◆ WORK ORDER ◆
Output the entries that follow character for character. Leave every image out.
----- RECORDS FOR THIS TASK -----
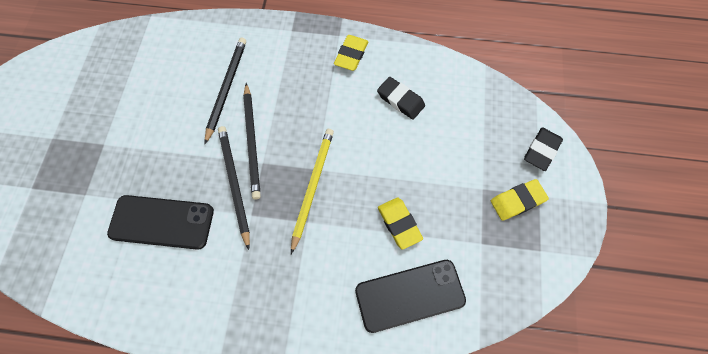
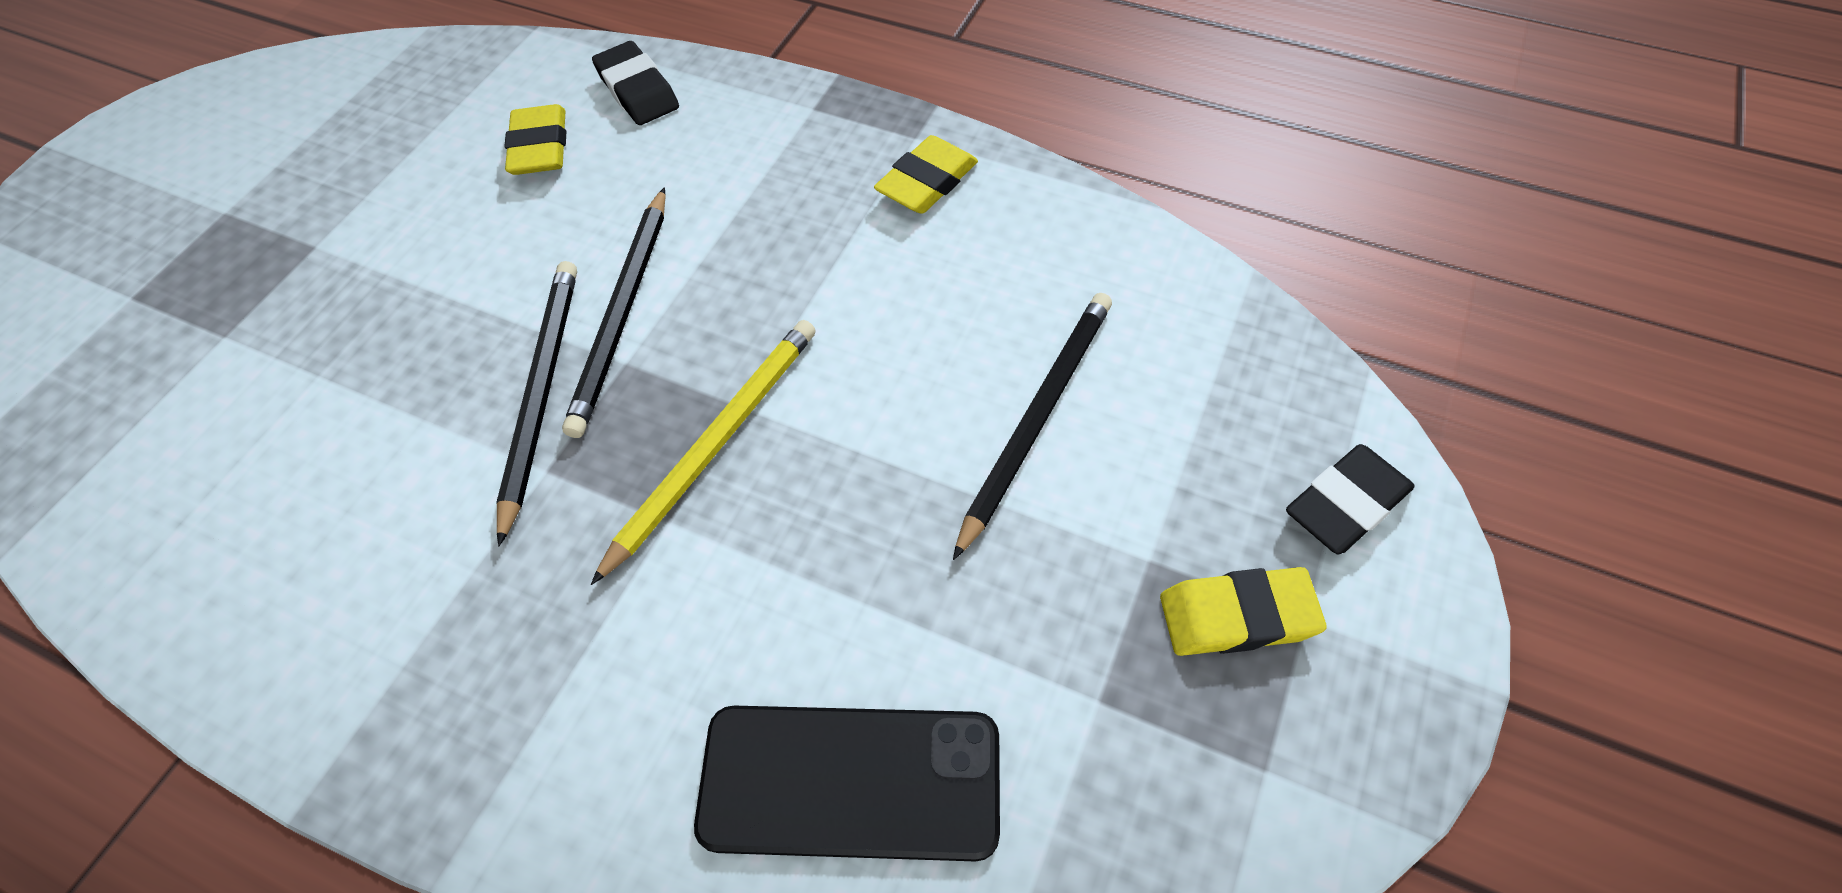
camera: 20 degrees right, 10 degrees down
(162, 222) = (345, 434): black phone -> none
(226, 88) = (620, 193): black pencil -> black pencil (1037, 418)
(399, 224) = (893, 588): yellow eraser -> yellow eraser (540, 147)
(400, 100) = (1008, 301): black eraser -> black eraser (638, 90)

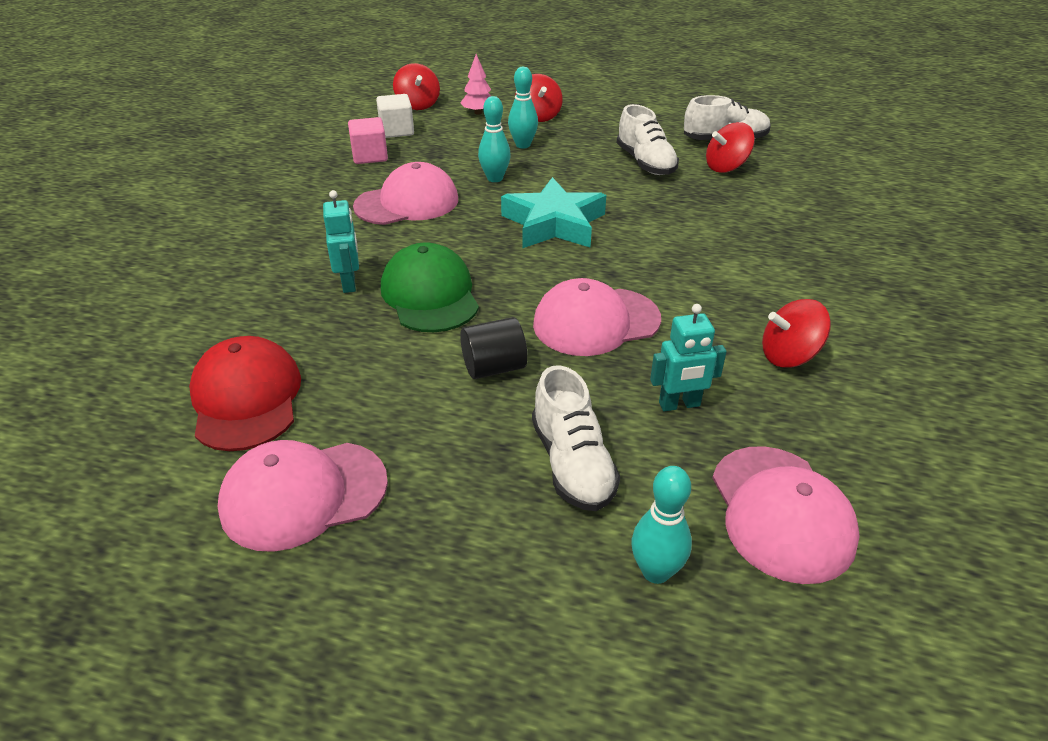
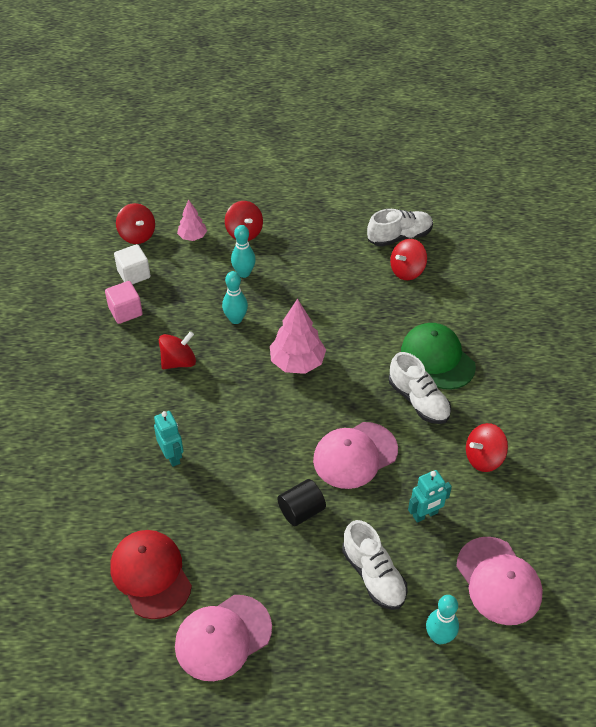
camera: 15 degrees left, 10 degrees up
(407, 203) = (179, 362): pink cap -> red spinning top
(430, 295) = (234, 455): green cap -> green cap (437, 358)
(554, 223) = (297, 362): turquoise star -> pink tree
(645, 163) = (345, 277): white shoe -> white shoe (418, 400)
-----
◆ OUTPUT FOR THIS TASK ◆
camera: 20 degrees right, 10 degrees down
(162, 222) = (345, 434): black phone -> none
(226, 88) = (620, 193): black pencil -> black pencil (1037, 418)
(399, 224) = (893, 588): yellow eraser -> yellow eraser (540, 147)
(400, 100) = (1008, 301): black eraser -> black eraser (638, 90)

camera: 15 degrees left, 10 degrees up
(407, 203) = (179, 362): pink cap -> red spinning top
(430, 295) = (234, 455): green cap -> green cap (437, 358)
(554, 223) = (297, 362): turquoise star -> pink tree
(645, 163) = (345, 277): white shoe -> white shoe (418, 400)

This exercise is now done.